▶ _Problem description_: Transcribe the records in full; omit images.
• • • •
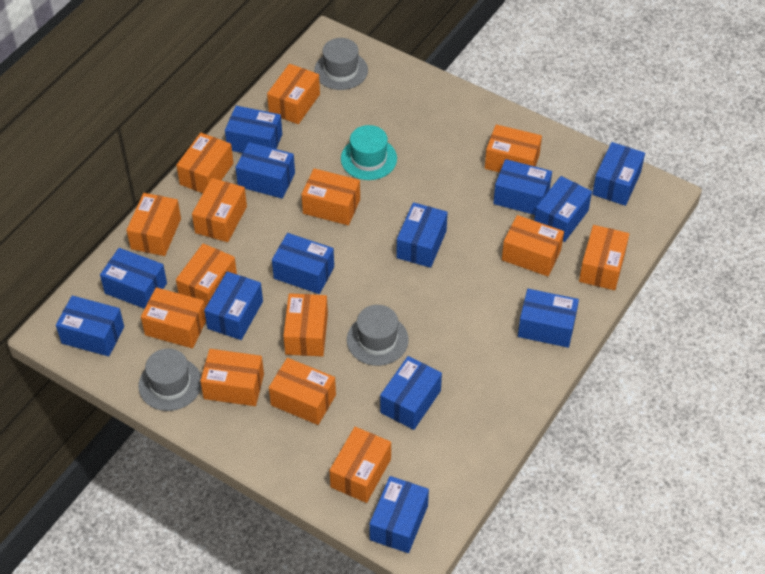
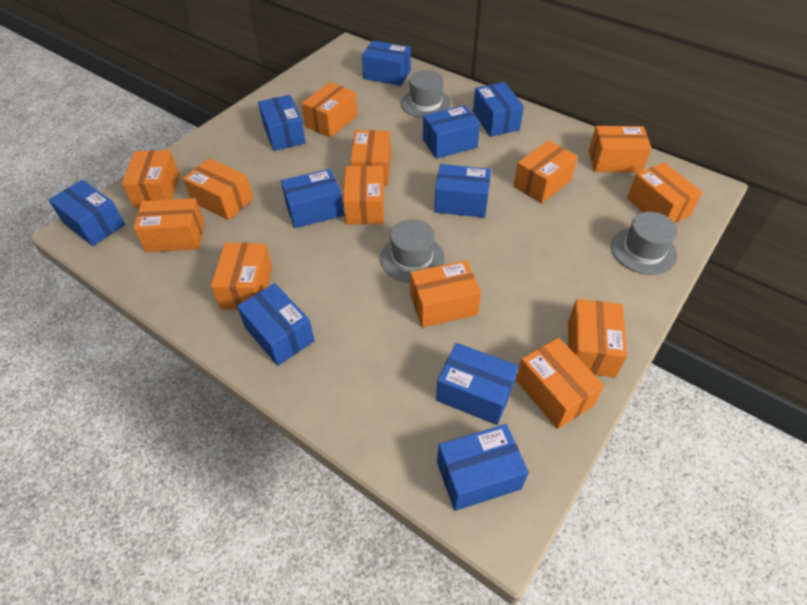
blue box: 13 -> 10
orange box: 14 -> 13
turquoise hat: 1 -> 0

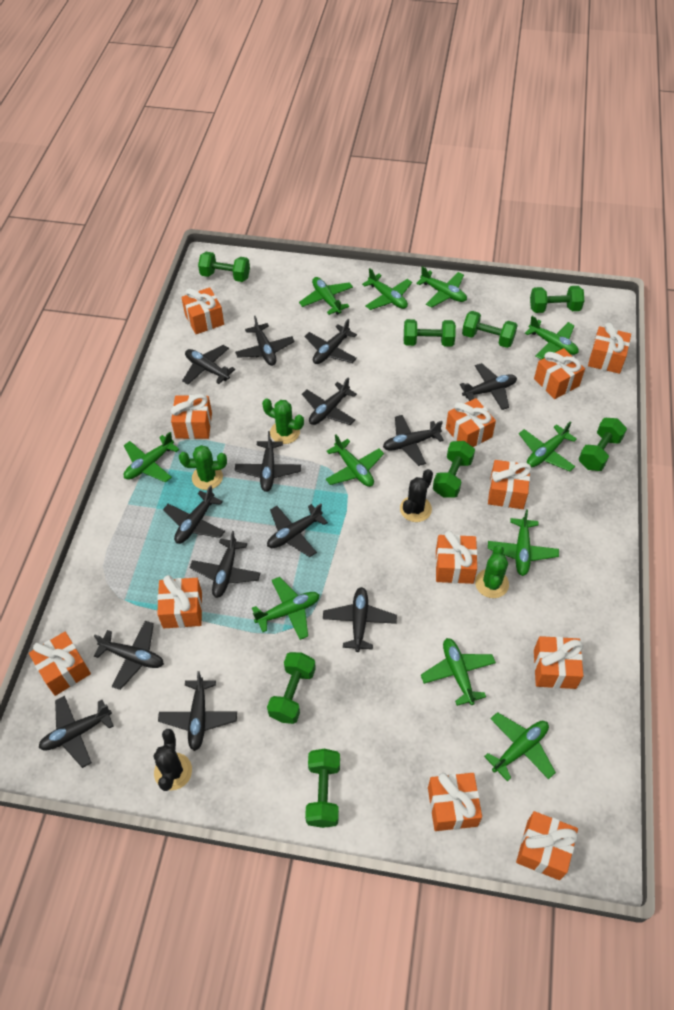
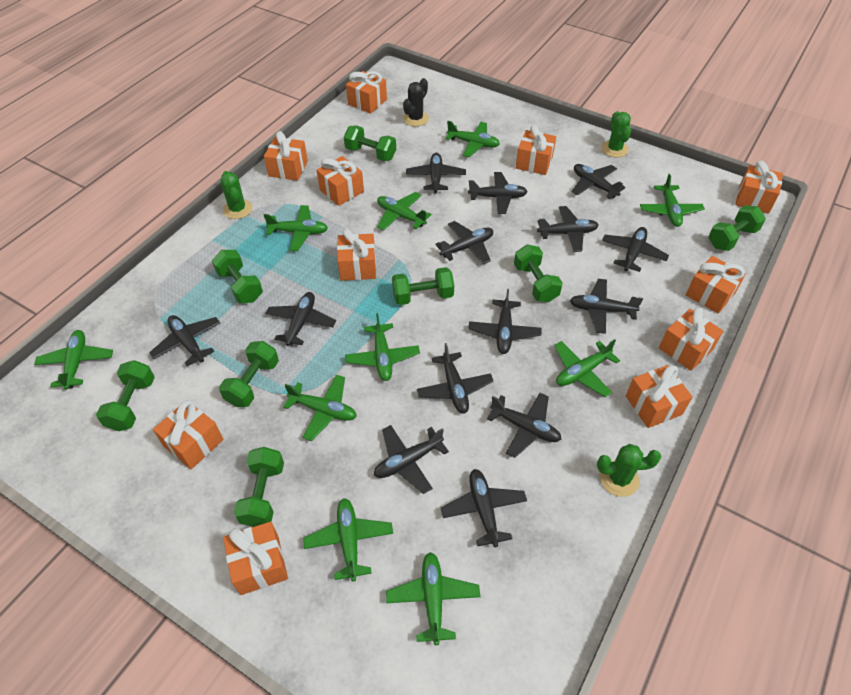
black cactus: 2 -> 1
green plane: 11 -> 10
orange gift: 12 -> 11

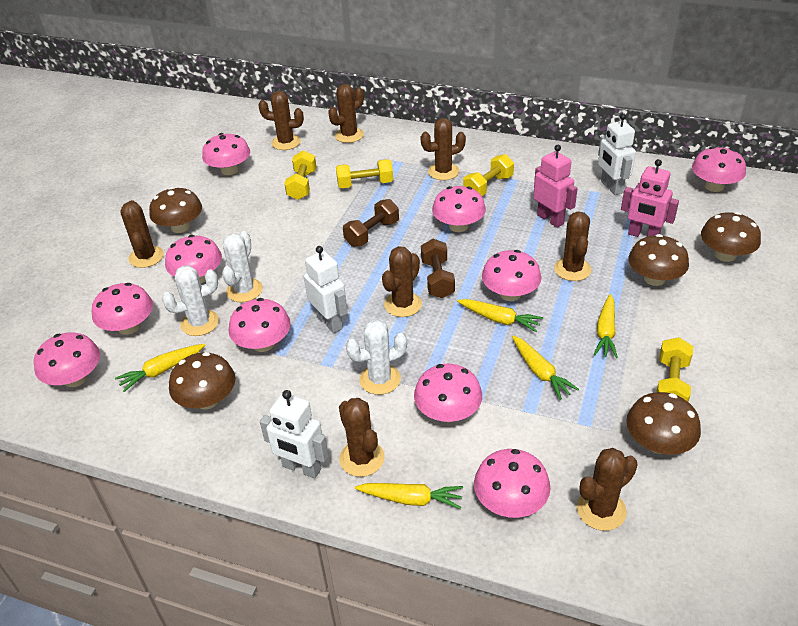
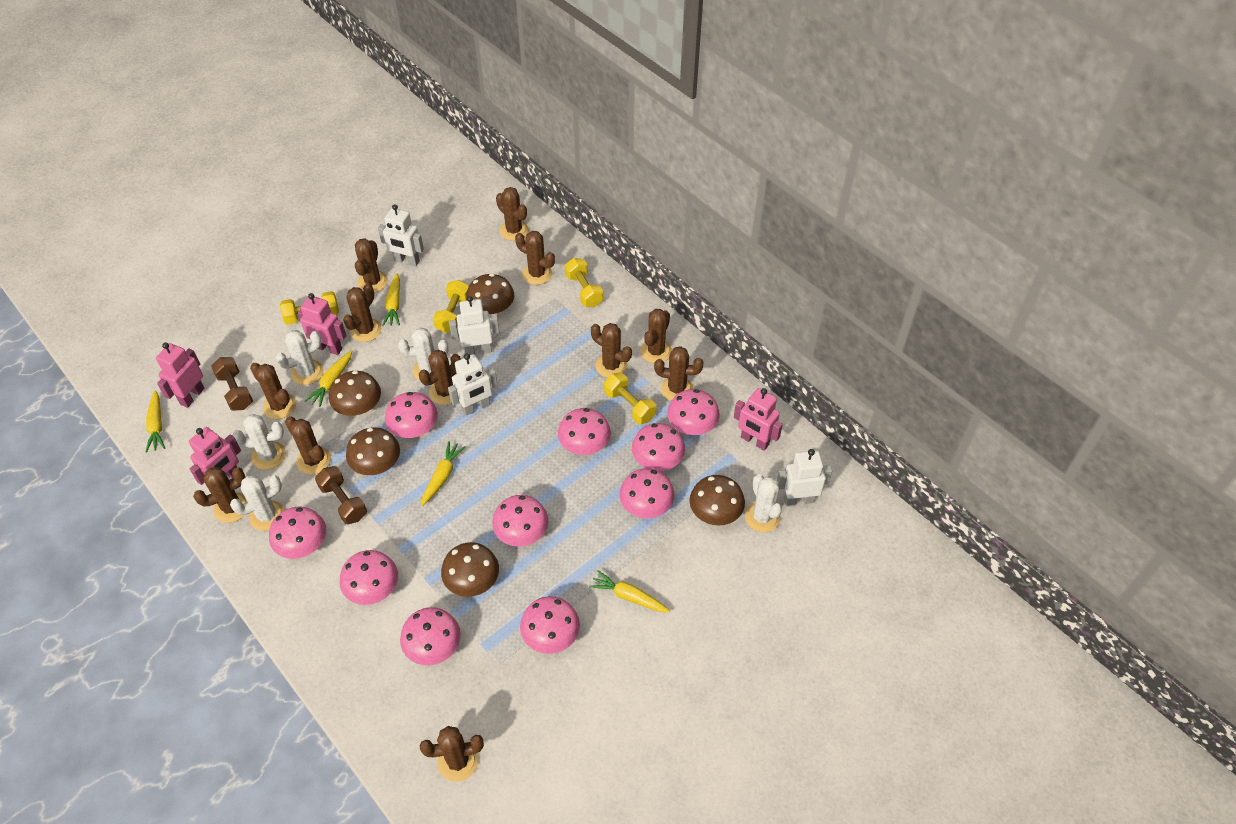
brown cactus: 8 -> 12
pink robot: 2 -> 4
white cactus: 3 -> 5
white robot: 3 -> 4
• • • •
▶ _Reply to the exercise_:
blue box: 13 -> 10
orange box: 14 -> 13
turquoise hat: 1 -> 0

black cactus: 2 -> 1
green plane: 11 -> 10
orange gift: 12 -> 11

brown cactus: 8 -> 12
pink robot: 2 -> 4
white cactus: 3 -> 5
white robot: 3 -> 4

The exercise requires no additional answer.